*** Exercise inputs Section Begins ***
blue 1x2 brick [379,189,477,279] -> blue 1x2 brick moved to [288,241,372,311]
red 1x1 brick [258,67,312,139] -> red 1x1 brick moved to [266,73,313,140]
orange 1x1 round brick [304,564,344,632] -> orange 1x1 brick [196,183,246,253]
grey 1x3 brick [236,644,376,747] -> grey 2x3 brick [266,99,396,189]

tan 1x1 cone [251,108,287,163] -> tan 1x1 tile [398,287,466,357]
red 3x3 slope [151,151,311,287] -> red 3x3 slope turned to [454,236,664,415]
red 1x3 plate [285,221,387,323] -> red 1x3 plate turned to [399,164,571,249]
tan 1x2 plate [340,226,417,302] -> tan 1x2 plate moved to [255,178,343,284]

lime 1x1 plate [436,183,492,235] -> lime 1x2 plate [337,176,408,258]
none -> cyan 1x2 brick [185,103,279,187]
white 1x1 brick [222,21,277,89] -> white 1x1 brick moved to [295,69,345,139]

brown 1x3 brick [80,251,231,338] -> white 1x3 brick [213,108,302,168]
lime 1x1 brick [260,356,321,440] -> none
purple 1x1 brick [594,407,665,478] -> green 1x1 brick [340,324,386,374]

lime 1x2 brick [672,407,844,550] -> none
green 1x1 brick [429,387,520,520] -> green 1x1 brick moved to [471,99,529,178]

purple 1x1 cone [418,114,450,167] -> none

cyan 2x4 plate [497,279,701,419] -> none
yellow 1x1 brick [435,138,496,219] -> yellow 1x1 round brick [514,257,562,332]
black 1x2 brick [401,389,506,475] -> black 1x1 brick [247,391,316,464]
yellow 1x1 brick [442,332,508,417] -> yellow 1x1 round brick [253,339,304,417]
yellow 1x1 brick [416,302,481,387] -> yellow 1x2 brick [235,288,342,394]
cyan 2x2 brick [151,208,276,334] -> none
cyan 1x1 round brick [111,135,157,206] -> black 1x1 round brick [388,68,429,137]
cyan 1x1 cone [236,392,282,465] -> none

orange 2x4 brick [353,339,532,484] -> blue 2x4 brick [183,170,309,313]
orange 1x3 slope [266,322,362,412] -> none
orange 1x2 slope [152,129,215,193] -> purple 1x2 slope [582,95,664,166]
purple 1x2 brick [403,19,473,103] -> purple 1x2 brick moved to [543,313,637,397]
*** Exercise inputs Section Ends ***
◆ About this exercise
From the data above, give every line again exactly as it appears.

◆ Exercise result
blue 1x2 brick [379,189,477,279] -> blue 1x2 brick moved to [288,241,372,311]
red 1x1 brick [258,67,312,139] -> red 1x1 brick moved to [266,73,313,140]
orange 1x1 round brick [304,564,344,632] -> orange 1x1 brick [196,183,246,253]
grey 1x3 brick [236,644,376,747] -> grey 2x3 brick [266,99,396,189]

tan 1x1 cone [251,108,287,163] -> tan 1x1 tile [398,287,466,357]
red 3x3 slope [151,151,311,287] -> red 3x3 slope turned to [454,236,664,415]
red 1x3 plate [285,221,387,323] -> red 1x3 plate turned to [399,164,571,249]
tan 1x2 plate [340,226,417,302] -> tan 1x2 plate moved to [255,178,343,284]

lime 1x1 plate [436,183,492,235] -> lime 1x2 plate [337,176,408,258]
none -> cyan 1x2 brick [185,103,279,187]
white 1x1 brick [222,21,277,89] -> white 1x1 brick moved to [295,69,345,139]

brown 1x3 brick [80,251,231,338] -> white 1x3 brick [213,108,302,168]
lime 1x1 brick [260,356,321,440] -> none
purple 1x1 brick [594,407,665,478] -> green 1x1 brick [340,324,386,374]

lime 1x2 brick [672,407,844,550] -> none
green 1x1 brick [429,387,520,520] -> green 1x1 brick moved to [471,99,529,178]

purple 1x1 cone [418,114,450,167] -> none

cyan 2x4 plate [497,279,701,419] -> none
yellow 1x1 brick [435,138,496,219] -> yellow 1x1 round brick [514,257,562,332]
black 1x2 brick [401,389,506,475] -> black 1x1 brick [247,391,316,464]
yellow 1x1 brick [442,332,508,417] -> yellow 1x1 round brick [253,339,304,417]
yellow 1x1 brick [416,302,481,387] -> yellow 1x2 brick [235,288,342,394]
cyan 2x2 brick [151,208,276,334] -> none
cyan 1x1 round brick [111,135,157,206] -> black 1x1 round brick [388,68,429,137]
cyan 1x1 cone [236,392,282,465] -> none

orange 2x4 brick [353,339,532,484] -> blue 2x4 brick [183,170,309,313]
orange 1x3 slope [266,322,362,412] -> none
orange 1x2 slope [152,129,215,193] -> purple 1x2 slope [582,95,664,166]
purple 1x2 brick [403,19,473,103] -> purple 1x2 brick moved to [543,313,637,397]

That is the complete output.